> [Work to complete]
The records below are to be set down again exactly, with the pictures left out.

> [Given data]
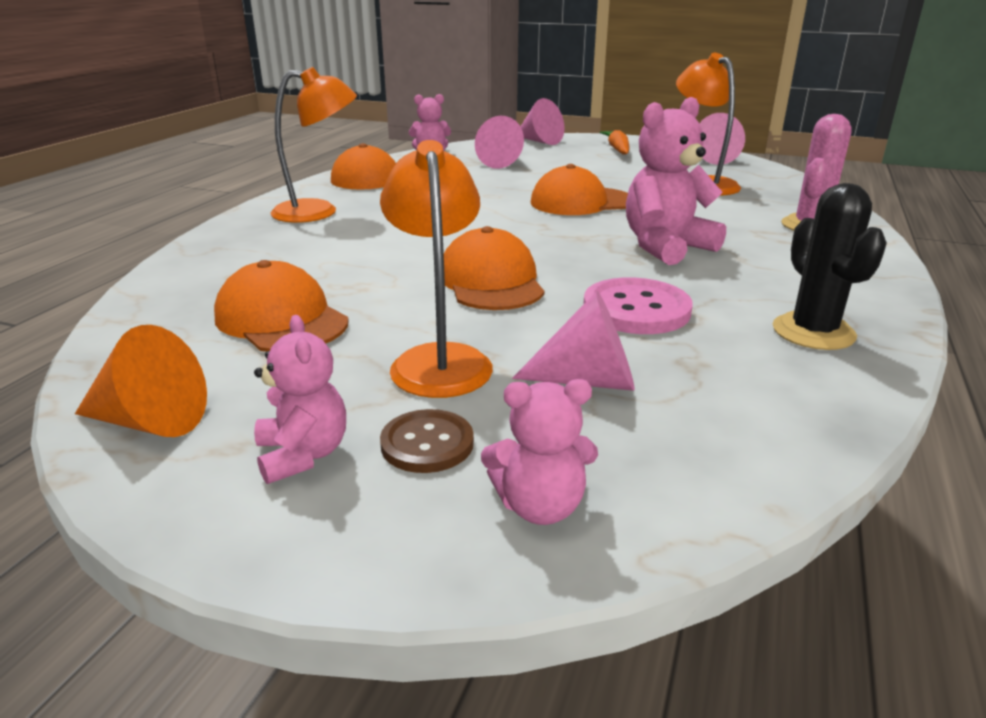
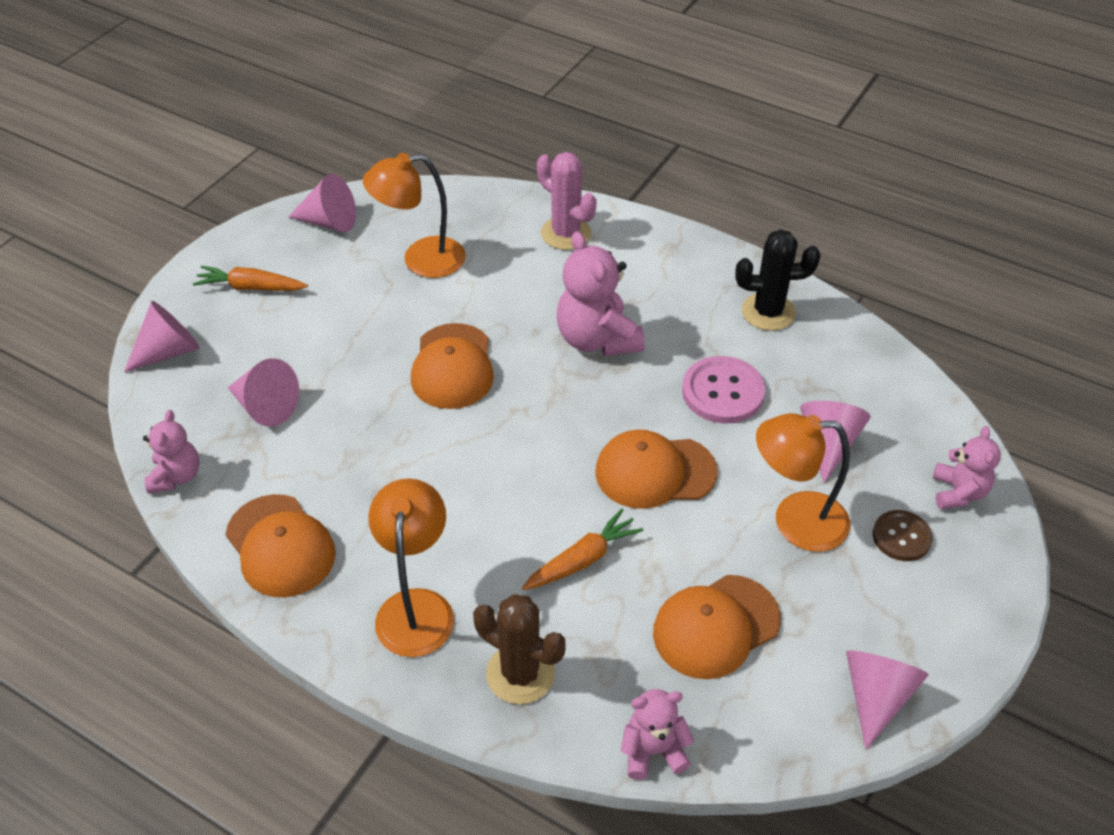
camera: 80 degrees left, 20 degrees up
orange cone [75,325,207,437] -> pink cone [846,650,929,750]
pink teddy bear [254,315,346,484] -> pink teddy bear moved to [621,689,695,780]
none -> brown cactus [473,594,566,704]
none -> orange carrot [522,509,643,590]

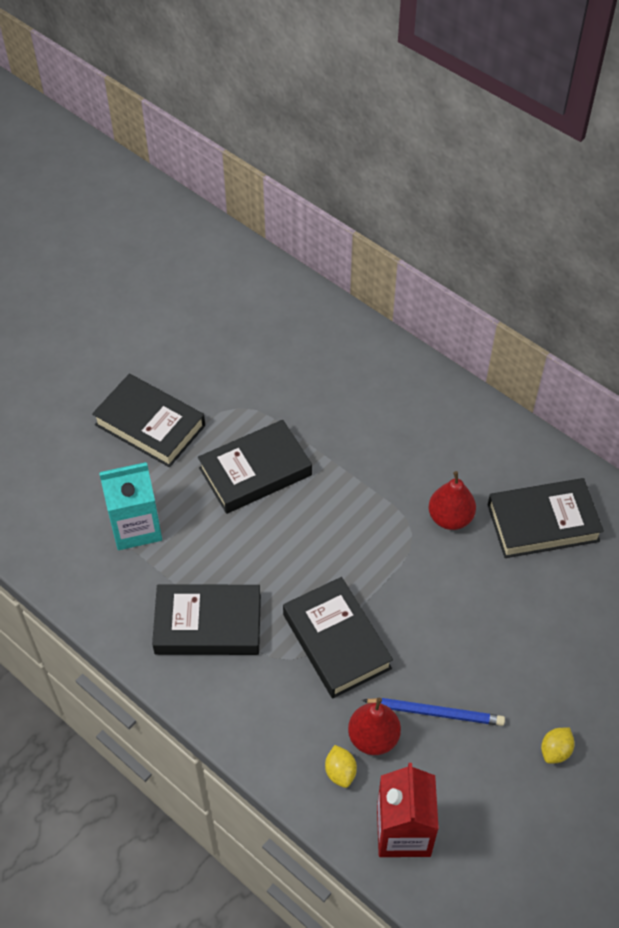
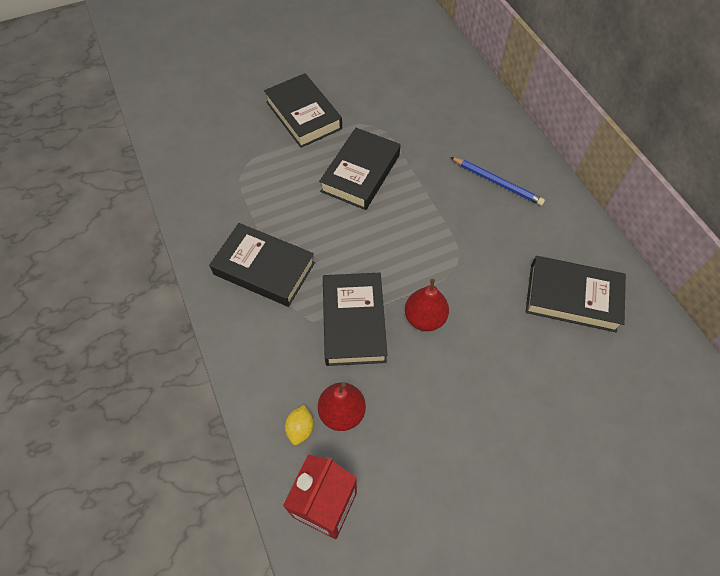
camera: 25 degrees right, 5 degrees up
turquoise carton [99,462,162,550] -> none
black book [198,420,312,514] -> black book turned 60 degrees counterclockwise [319,128,400,210]
blue pencil [362,698,505,726] -> blue pencil moved to [451,157,545,206]
red pear [428,471,476,530] -> red pear moved to [405,279,449,331]
yellow lemon [541,727,575,764] -> none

> [Finished task]
camera: 80 degrees left, 20 degrees up
orange cone [75,325,207,437] -> pink cone [846,650,929,750]
pink teddy bear [254,315,346,484] -> pink teddy bear moved to [621,689,695,780]
none -> brown cactus [473,594,566,704]
none -> orange carrot [522,509,643,590]

camera: 25 degrees right, 5 degrees up
turquoise carton [99,462,162,550] -> none
black book [198,420,312,514] -> black book turned 60 degrees counterclockwise [319,128,400,210]
blue pencil [362,698,505,726] -> blue pencil moved to [451,157,545,206]
red pear [428,471,476,530] -> red pear moved to [405,279,449,331]
yellow lemon [541,727,575,764] -> none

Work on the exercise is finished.